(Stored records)
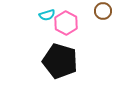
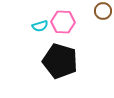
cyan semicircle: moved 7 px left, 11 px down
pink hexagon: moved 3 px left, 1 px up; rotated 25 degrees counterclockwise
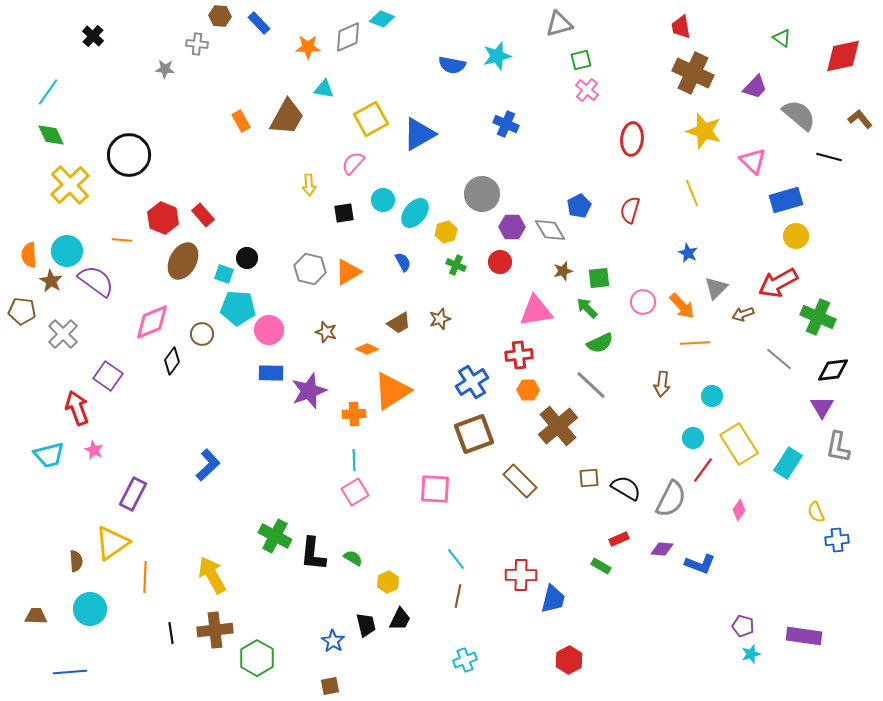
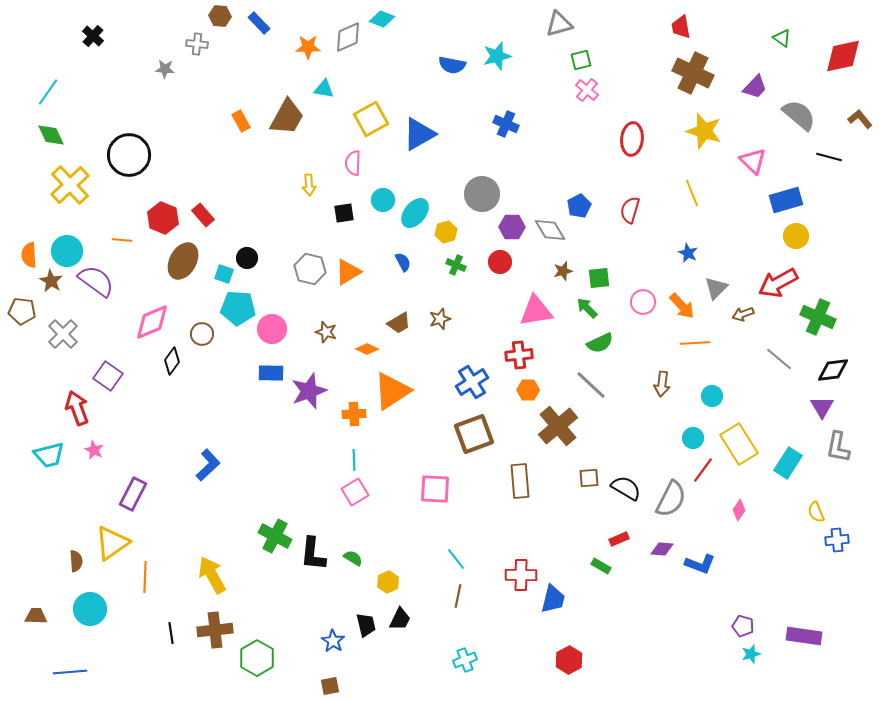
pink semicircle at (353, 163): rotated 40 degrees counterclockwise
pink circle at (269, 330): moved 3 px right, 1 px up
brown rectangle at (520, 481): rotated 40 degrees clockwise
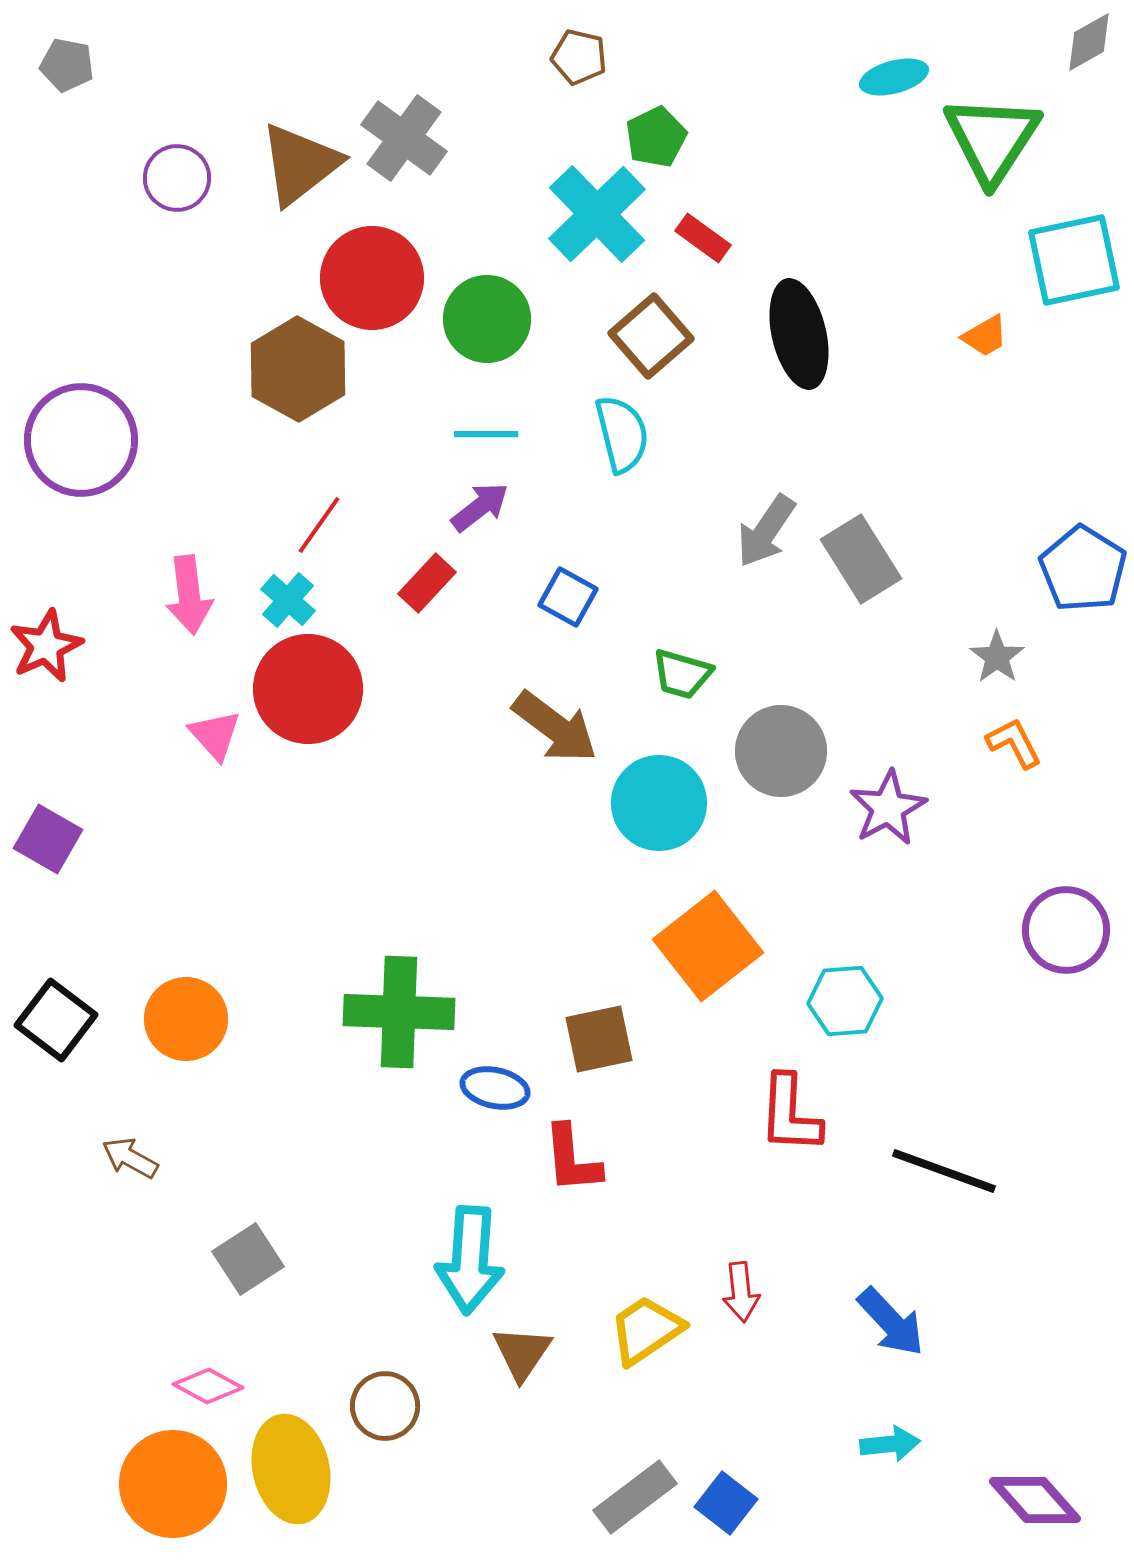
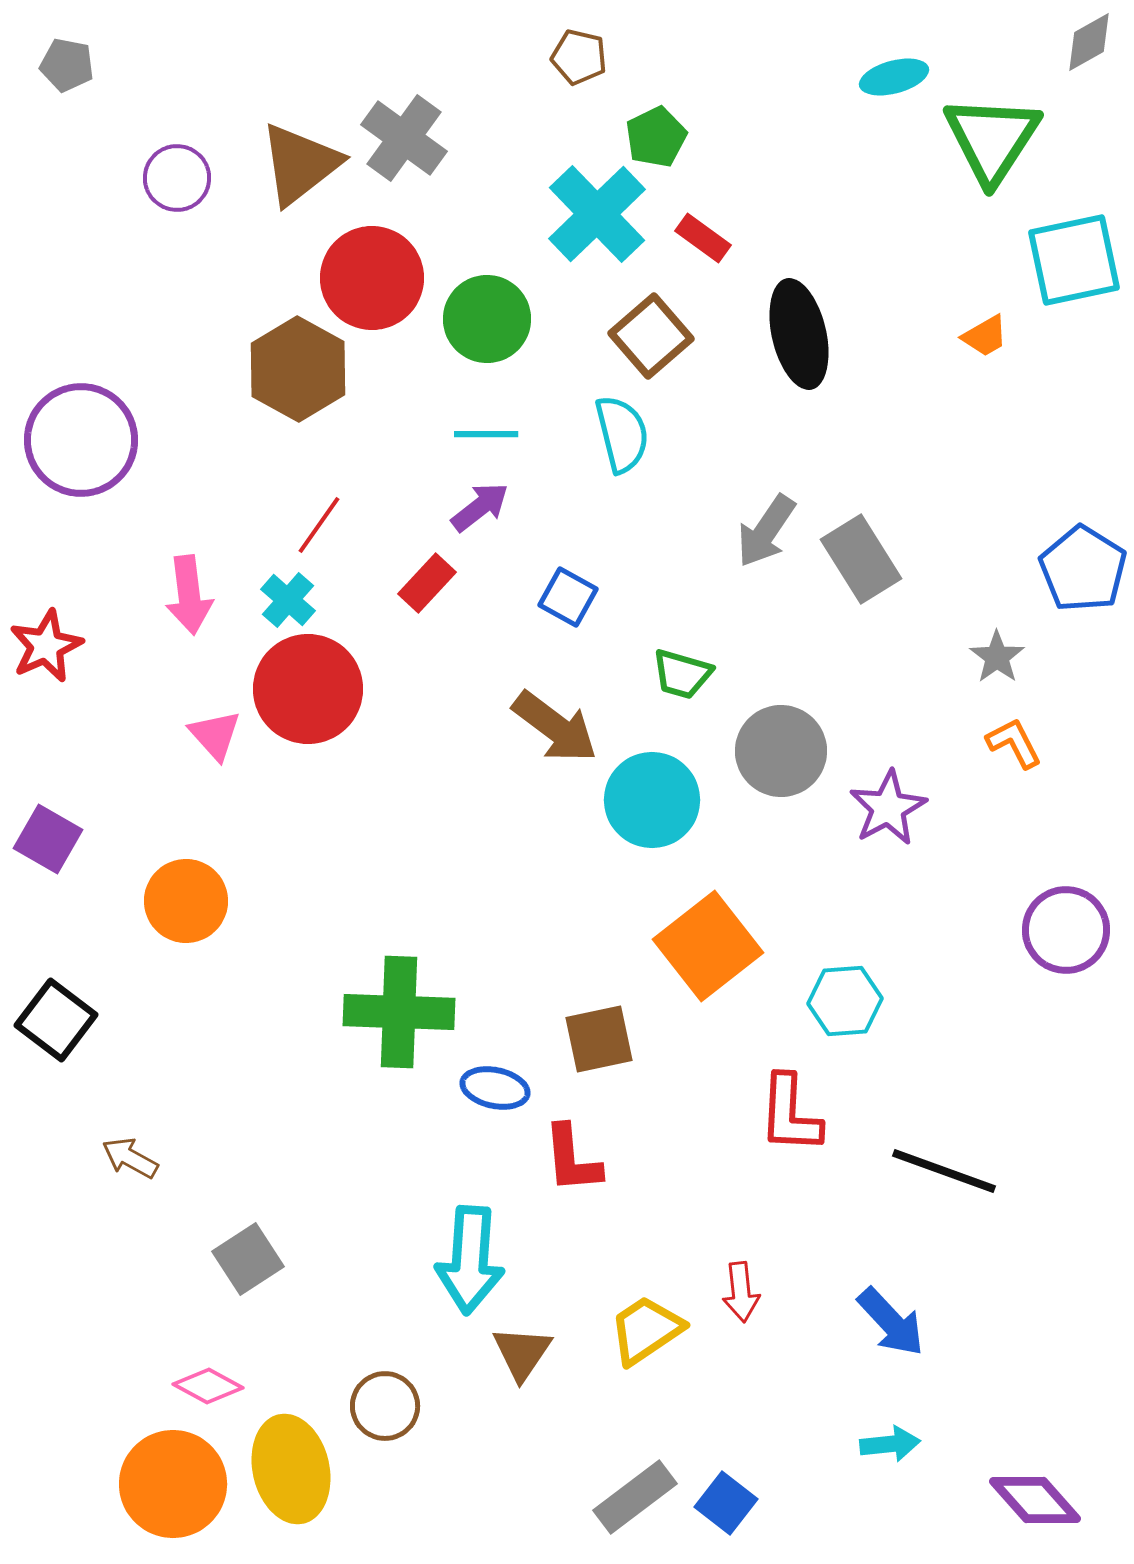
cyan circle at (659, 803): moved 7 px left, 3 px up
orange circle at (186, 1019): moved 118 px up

Task to complete: Count the lines in the listing above that contain the word "pink". Reply with the number alone.

Task solution: 3